- Input -
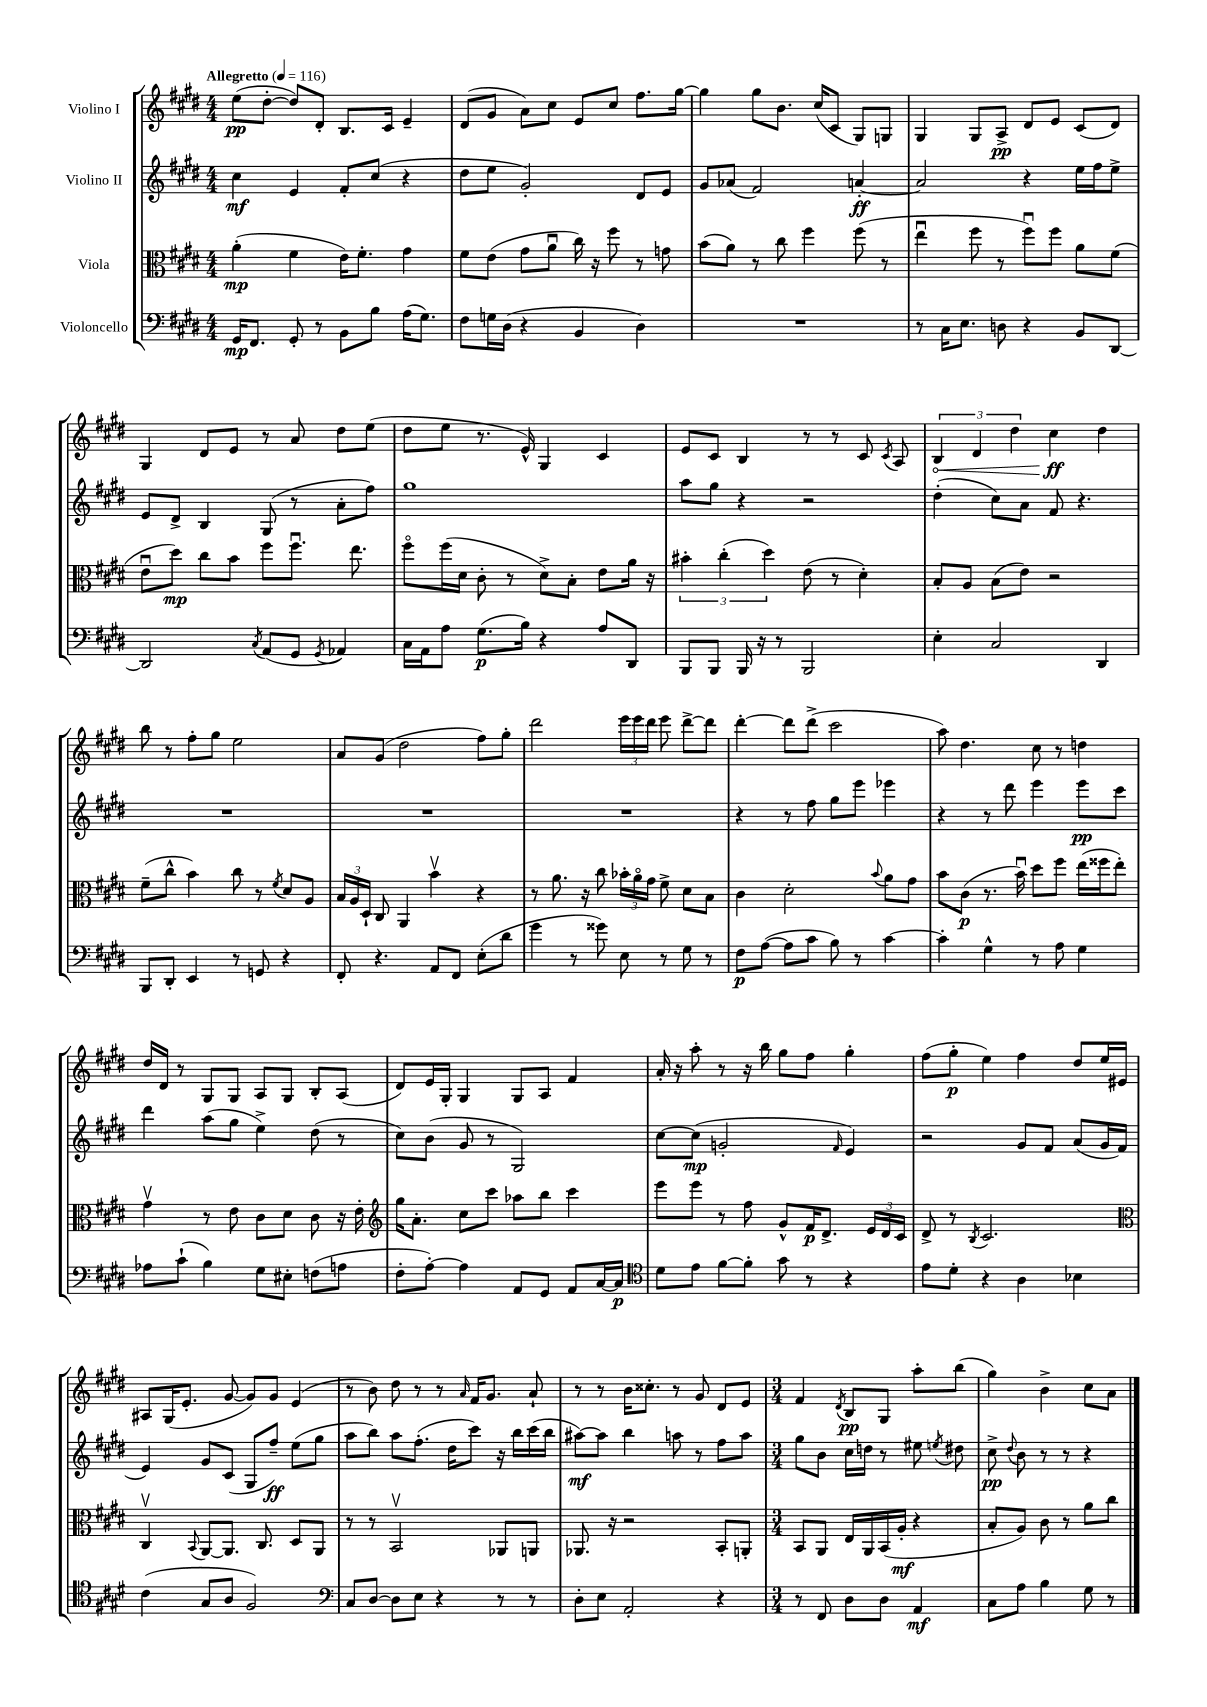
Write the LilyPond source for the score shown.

<<
\new StaffGroup <<
\new Staff = "s0" \with { instrumentName = "Violino I" } {
    \clef treble \key e \major \numericTimeSignature \time 4/4 \tempo "Allegretto" 4 = 116
    \autoBeamOff e''8[\pp( dis''8]~-. dis''8[) dis'8]-. b8.[ cis'16] e'4-- |
    dis'8[( gis'8] a'8[) cis''8] e'8[ cis''8] fis''8.[ gis''16]~ |
    gis''4 gis''8[ b'8.] cis''16[( cis'8] gis8[) g8] |
    gis4 gis8[ a8]->\pp dis'8[ e'8] cis'8[( dis'8]) |
    gis4 dis'8[ e'8] r8 a'8 dis''8[ e''8]( |
    dis''8[ e''8] r8. e'16-^) gis4 cis'4 |
    e'8[ cis'8] b4 r8 r8 cis'8 \acciaccatura { cis'8 } a8 |
    \tuplet 3/2 { \once \override Hairpin.circled-tip = ##t b4\< dis'4 dis''4 } cis''4\ff\! dis''4 |
    b''8 r8 fis''8[-. gis''8] e''2 |
    a'8[ gis'8]( dis''2 fis''8[) gis''8]-. |
    dis'''2 \tuplet 3/2 { e'''16[ e'''16 dis'''16] } e'''8 dis'''8[~-> dis'''8] |
    dis'''4~-. dis'''8[ dis'''8]->( cis'''2 |
    a''8) dis''4. cis''8 r8 d''4 |
    dis''16[ dis'16] r8 gis8[ gis8] a8[ gis8] b8[-. a8]( |
    dis'8[) e'16 gis16]-. gis4 gis8[ a8] fis'4 |
    a'16-. r16 a''8-. r8 r16 b''16 gis''8[ fis''8] gis''4-. |
    fis''8[( gis''8]-.\p e''4) fis''4 dis''8[ e''16 eis'16] |
    ais8[ gis16( e'8.]-. gis'8~ gis'8[) gis'8] e'4( |
    r8 b'8) dis''8 r8 r8 \grace { a'16 } fis'16[ gis'8.] a'8-! |
    r8 r8 b'16[ cisis''8.]-. r8 gis'8 dis'8[ e'8] |
    \numericTimeSignature \time 3/4 fis'4 \acciaccatura { dis'8 } b8[\pp gis8] a''8[-. b''8]( |
    gis''4) b'4-> cis''8[ a'8] \bar "|." |
}
\new Staff = "s1" \with { instrumentName = "Violino II" } {
    \clef treble \key e \major \numericTimeSignature \time 4/4
    \autoBeamOff cis''4\mf e'4 fis'8[-. cis''8]( r4 |
    dis''8[ e''8] gis'2-.) dis'8[ e'8] |
    gis'8[ aes'8]( fis'2) a'4~-.\ff |
    a'2 r4 e''16[ fis''16 e''8]-> |
    e'8[ dis'8]-> b4 gis8( r8 a'8[-. fis''8]) |
    gis''1 |
    a''8[ gis''8] r4 r2 |
    dis''4-.( cis''8[) a'8] fis'8 r4. |
    R1 |
    R1 |
    R1 |
    r4 r8 fis''8 gis''8[ e'''8] ees'''4 |
    r4 r8 dis'''8 e'''4 e'''8[\pp cis'''8] |
    dis'''4 a''8[( gis''8] e''4->) dis''8( r8 |
    cis''8[) b'8]( gis'8 r8 gis2) |
    cis''8[~ cis''8]\mp( g'2-. \grace { fis'16 } e'4) |
    r2 gis'8[ fis'8] a'8[( gis'16 fis'16] |
    e'4) gis'8[ cis'8]( gis8[ fis''8]--\ff) e''8[( gis''8] |
    a''8[ b''8]) a''8[ fis''8.]-.( dis''16[ cis'''8]) r16 b''16[ cis'''16( b''16] |
    ais''8[~\mf) ais''8] b''4 a''8 r8 fis''8[ a''8] |
    \numericTimeSignature \time 3/4 gis''8[ b'8] cis''16[ d''16] r8 eis''8 \acciaccatura { e''8 } dis''8 |
    cis''8->\pp \appoggiatura { dis''8 } b'8 r8 r8 r4 \bar "|." |
}
\new Staff = "s2" \with { instrumentName = "Viola" } {
    \clef alto \key e \major \numericTimeSignature \time 4/4
    \autoBeamOff a'4-.\mp( fis'4 e'16[) fis'8.]-. gis'4 |
    fis'8[ e'8]( gis'8[ a'8]\downbow cis''16) r16 fis''8 r8 g'8 |
    b'8[( a'8]) r8 cis''8 fis''4 fis''8( r8 |
    e''4\downbow fis''8 r8 fis''8[\downbow) fis''8] a'8[ fis'8]( |
    e'8[\downbow dis''8]\mp) cis''8[ b'8] fis''8[ fis''8.]\downbow e''8. |
    fis''8[\flageolet fis''16( dis'16] cis'8-. r8 dis'8[->) b8]-. e'8[ a'16] r16 |
    \tuplet 3/2 { bis'4-. cis''4-.( dis''4) } e'8( r8 dis'4-.) |
    b8[-. a8] b8[( e'8]) r2 |
    fis'8[--( cis''8]-^ b'4) cis''8 r8 \acciaccatura { fis'8 } dis'8[ a8] |
    \tuplet 3/2 { b16[ a16 dis16]-! } cis8 a,4 b'4\upbow r4 |
    r8 a'8. r16 cis''8 \tuplet 3/2 { bes'16[-. a'16\flageolet gis'16] } fis'8-> dis'8[ b8] |
    cis'4 dis'2-. \appoggiatura { b'8 } a'8[ gis'8] |
    b'8[ cis'8]\p( r8. b'16\downbow) dis''8[ fis''8] e''16[( fisis''16 e''8]-.) |
    gis'4\upbow r8 e'8 cis'8[ dis'8] cis'8 r16 e'16-. |
    \clef treble gis''16[ a'8.]-. cis''8[ cis'''8] aes''8[ b''8] cis'''4 |
    e'''8[ e'''8] r8 fis''8 gis'8[-^ fis'16\p dis'8.]-> \tuplet 3/2 { e'16[ dis'16 cis'16] } |
    dis'8-> r8 \acciaccatura { b8 } cis'2. |
    \clef alto cis4\upbow \appoggiatura { b,8 } a,8[~ a,8.] cis8. dis8[ a,8] |
    r8 r8 b,2\upbow aes,8[ a,8] |
    aes,8. r16 r2 b,8[-. a,8]-. |
    \numericTimeSignature \time 3/4 b,8[ a,8] e16[ a,16 b,16( a16]-.\mf r4 |
    b8[-. a8]) cis'8 r8 a'8[ cis''8] \bar "|." |
}
\new Staff = "s3" \with { instrumentName = "Violoncello" } {
    \clef bass \key e \major \numericTimeSignature \time 4/4
    \autoBeamOff gis,16[\mp fis,8.] gis,8-. r8 b,8[ b8] a16[( gis8.]) |
    fis8[ g16 dis16]( r4 b,4 dis4) |
    R1 |
    r8 cis16[ e8.] d8 r4 b,8[ dis,8]~ |
    dis,2 \acciaccatura { cis8 } a,8[( gis,8] \acciaccatura { gis,8 } aes,4) |
    cis16[ a,16 a8] gis8.[\p( b16]) r4 a8[ dis,8] |
    b,,8[ b,,8] b,,16 r16 r8 b,,2 |
    e4-. cis2 dis,4 |
    b,,8[ dis,8]-. e,4 r8 g,8 r4 |
    fis,8-. r4. a,8[ fis,8] e8[-.( dis'8] |
    gis'4 r8 gisis'8) e8 r8 gis8 r8 |
    fis8[\p a8]~( a8[ cis'8] b8) r8 cis'4~ |
    cis'4-. gis4-^ r8 a8 gis4 |
    aes8[ cis'8]-!( b4) gis8[ eis8]-. f8[( a8] |
    fis8[-. a8]~-.) a4 a,8[ gis,8] a,8[ cis16~ cis16]\p |
    \clef tenor dis'8[ e'8] fis'8[~ fis'8]-. gis'8 r8 r4 |
    e'8[ dis'8]-. r4 a4 bes4 |
    cis'4( gis8[ a8] fis2) |
    \clef bass cis8[ dis8]~ dis8[ e8] r4 r8 r8 |
    dis8[-. e8] a,2-. r4 |
    \numericTimeSignature \time 3/4 r8 fis,8 dis8[ dis8] a,4\mf |
    cis8[ a8] b4 gis8 r8 \bar "|." |
}
>>
>>
\layout { \context { \Score \remove "Bar_number_engraver" } }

- Written exercise -
List every line of the listing above that contains the string "tuplet", matching case exactly.

- Exercise result -
    \tuplet 3/2 { \once \override Hairpin.circled-tip = ##t b4\< dis'4 dis''4 } cis''4\ff\! dis''4 |
    dis'''2 \tuplet 3/2 { e'''16[ e'''16 dis'''16] } e'''8 dis'''8[~-> dis'''8] |
    \tuplet 3/2 { bis'4-. cis''4-.( dis''4) } e'8( r8 dis'4-.) |
    \tuplet 3/2 { b16[ a16 dis16]-! } cis8 a,4 b'4\upbow r4 |
    r8 a'8. r16 cis''8 \tuplet 3/2 { bes'16[-. a'16\flageolet gis'16] } fis'8-> dis'8[ b8] |
    e'''8[ e'''8] r8 fis''8 gis'8[-^ fis'16\p dis'8.]-> \tuplet 3/2 { e'16[ dis'16 cis'16] } |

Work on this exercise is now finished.